• **Instruction**
Rewrite the stretch from the start of the records through the line containing "yellow diamond at (291, 145): rotated", swapping "semicircle" for "half circle" and keeping everything else unchanged.

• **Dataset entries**
--------
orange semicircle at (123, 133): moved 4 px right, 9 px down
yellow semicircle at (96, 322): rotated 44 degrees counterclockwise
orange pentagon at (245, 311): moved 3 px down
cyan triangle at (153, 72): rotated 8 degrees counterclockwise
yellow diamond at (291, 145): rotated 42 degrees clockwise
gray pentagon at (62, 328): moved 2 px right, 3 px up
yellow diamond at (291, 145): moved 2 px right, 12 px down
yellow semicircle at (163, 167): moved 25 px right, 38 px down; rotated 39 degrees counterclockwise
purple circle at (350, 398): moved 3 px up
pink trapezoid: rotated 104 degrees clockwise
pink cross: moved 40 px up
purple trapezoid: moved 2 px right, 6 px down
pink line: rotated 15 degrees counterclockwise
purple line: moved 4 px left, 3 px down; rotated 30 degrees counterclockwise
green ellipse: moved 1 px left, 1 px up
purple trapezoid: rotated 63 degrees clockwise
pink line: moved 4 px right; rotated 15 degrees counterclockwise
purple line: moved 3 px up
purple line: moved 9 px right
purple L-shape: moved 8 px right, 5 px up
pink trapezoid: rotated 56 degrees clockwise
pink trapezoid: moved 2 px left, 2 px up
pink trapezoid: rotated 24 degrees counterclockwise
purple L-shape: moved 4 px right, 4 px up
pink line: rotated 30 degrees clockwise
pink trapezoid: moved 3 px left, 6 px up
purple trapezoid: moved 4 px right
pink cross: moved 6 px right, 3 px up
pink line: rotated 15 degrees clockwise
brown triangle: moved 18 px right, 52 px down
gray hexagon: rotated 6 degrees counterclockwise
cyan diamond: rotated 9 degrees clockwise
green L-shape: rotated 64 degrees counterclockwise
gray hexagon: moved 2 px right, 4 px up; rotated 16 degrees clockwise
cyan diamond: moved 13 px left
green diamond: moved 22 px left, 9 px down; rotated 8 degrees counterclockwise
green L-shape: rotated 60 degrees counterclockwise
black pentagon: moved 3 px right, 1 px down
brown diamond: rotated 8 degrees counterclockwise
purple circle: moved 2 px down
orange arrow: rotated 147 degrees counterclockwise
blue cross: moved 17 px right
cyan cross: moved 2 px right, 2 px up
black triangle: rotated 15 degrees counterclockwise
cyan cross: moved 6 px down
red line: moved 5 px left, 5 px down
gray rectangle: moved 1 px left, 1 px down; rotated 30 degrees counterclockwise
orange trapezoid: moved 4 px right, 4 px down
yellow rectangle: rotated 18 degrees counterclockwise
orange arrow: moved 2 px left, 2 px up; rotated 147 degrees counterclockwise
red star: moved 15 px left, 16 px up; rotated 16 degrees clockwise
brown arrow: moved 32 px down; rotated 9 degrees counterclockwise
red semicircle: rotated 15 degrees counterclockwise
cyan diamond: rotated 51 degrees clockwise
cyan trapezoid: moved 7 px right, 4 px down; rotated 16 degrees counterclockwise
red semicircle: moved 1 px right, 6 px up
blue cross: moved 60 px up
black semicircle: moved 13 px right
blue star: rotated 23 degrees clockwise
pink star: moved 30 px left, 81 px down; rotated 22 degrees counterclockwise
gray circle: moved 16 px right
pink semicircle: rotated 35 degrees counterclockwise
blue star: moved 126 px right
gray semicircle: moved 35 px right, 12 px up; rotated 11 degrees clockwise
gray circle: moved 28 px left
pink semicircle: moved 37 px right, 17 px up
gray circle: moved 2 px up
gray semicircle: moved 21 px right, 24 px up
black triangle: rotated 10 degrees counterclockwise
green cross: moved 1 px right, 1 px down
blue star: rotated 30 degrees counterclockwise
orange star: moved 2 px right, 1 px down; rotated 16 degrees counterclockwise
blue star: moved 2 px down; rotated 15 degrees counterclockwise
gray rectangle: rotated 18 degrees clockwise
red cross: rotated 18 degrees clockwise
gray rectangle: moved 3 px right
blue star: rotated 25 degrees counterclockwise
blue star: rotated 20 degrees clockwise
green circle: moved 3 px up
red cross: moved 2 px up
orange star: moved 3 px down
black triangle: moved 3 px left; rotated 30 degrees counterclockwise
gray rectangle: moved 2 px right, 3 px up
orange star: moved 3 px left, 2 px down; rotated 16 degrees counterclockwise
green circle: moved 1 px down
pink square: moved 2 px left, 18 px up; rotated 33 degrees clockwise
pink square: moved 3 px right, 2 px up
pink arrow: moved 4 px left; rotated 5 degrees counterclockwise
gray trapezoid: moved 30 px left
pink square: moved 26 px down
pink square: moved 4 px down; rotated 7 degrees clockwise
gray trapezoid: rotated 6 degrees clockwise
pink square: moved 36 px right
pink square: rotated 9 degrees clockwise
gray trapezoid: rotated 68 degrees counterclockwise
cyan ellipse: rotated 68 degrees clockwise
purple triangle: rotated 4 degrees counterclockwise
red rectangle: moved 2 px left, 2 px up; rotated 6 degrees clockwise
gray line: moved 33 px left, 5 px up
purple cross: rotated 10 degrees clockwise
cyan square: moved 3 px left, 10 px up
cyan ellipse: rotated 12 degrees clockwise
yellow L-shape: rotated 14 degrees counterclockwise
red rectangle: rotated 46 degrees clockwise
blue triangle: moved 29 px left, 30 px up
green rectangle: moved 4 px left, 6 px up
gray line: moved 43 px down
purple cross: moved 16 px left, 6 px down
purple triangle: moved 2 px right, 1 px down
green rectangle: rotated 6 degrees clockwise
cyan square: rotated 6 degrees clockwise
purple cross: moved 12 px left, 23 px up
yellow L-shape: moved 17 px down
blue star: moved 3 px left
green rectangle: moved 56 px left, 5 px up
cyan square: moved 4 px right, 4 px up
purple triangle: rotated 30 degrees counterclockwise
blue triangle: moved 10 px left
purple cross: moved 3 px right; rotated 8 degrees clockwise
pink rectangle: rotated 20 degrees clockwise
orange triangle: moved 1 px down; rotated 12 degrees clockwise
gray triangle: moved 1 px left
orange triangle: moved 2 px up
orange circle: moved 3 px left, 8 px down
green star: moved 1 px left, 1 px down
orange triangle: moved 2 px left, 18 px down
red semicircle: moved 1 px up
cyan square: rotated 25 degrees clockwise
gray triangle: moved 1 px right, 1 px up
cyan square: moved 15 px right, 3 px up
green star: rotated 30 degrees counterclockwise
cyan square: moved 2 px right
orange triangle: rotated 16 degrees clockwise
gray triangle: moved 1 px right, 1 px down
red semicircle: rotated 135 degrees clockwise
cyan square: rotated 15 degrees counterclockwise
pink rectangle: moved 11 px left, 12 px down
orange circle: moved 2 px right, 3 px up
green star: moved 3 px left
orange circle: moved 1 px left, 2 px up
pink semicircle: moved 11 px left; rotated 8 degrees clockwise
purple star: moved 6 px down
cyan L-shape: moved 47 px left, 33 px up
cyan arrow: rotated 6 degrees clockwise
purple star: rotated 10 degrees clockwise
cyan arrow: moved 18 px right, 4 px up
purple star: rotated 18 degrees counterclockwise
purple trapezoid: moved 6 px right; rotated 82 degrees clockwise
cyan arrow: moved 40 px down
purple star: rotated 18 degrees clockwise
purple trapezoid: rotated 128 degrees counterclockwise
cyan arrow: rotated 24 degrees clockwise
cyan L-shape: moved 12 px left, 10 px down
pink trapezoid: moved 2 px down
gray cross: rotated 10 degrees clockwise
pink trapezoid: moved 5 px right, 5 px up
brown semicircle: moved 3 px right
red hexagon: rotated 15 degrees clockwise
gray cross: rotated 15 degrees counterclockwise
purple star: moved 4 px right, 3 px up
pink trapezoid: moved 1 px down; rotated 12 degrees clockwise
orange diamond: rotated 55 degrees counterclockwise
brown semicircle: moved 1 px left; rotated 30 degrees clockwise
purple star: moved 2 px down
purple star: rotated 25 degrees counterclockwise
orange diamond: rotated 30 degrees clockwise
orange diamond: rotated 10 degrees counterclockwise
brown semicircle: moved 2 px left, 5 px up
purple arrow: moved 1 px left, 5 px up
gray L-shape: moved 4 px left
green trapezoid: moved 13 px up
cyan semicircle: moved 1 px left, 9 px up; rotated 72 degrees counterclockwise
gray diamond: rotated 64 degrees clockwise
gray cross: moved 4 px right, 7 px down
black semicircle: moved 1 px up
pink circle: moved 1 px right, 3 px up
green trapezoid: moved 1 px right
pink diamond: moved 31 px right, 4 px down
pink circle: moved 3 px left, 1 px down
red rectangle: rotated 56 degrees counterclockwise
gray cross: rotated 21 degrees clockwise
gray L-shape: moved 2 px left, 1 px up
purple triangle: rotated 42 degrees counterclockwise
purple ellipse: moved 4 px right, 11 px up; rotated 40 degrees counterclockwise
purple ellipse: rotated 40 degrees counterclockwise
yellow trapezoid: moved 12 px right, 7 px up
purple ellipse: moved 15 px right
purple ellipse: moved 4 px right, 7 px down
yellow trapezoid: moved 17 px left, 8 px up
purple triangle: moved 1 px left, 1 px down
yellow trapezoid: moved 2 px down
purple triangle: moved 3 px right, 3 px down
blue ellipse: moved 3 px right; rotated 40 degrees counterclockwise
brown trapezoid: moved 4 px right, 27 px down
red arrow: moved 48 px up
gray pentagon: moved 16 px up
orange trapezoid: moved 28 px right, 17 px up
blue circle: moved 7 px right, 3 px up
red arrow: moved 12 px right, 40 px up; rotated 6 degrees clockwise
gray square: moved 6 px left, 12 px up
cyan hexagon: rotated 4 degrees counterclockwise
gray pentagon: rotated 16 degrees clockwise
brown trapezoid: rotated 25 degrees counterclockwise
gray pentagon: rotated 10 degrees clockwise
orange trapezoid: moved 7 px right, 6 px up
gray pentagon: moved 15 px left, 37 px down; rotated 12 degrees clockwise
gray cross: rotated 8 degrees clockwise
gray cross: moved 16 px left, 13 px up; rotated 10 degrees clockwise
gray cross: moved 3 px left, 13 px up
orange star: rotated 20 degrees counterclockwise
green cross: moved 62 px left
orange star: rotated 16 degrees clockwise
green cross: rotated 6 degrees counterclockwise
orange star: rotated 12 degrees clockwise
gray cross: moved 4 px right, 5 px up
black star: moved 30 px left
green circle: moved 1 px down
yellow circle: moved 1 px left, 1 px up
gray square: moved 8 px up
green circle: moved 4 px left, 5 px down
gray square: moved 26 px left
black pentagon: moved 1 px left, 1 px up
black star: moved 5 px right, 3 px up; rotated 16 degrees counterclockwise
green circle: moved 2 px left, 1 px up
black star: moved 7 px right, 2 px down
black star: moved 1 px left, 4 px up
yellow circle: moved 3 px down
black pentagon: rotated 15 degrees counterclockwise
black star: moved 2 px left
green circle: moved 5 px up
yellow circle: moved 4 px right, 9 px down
--------
• **Answer for the task**
orange half circle at (123, 133): moved 4 px right, 9 px down
yellow half circle at (96, 322): rotated 44 degrees counterclockwise
orange pentagon at (245, 311): moved 3 px down
cyan triangle at (153, 72): rotated 8 degrees counterclockwise
yellow diamond at (291, 145): rotated 42 degrees clockwise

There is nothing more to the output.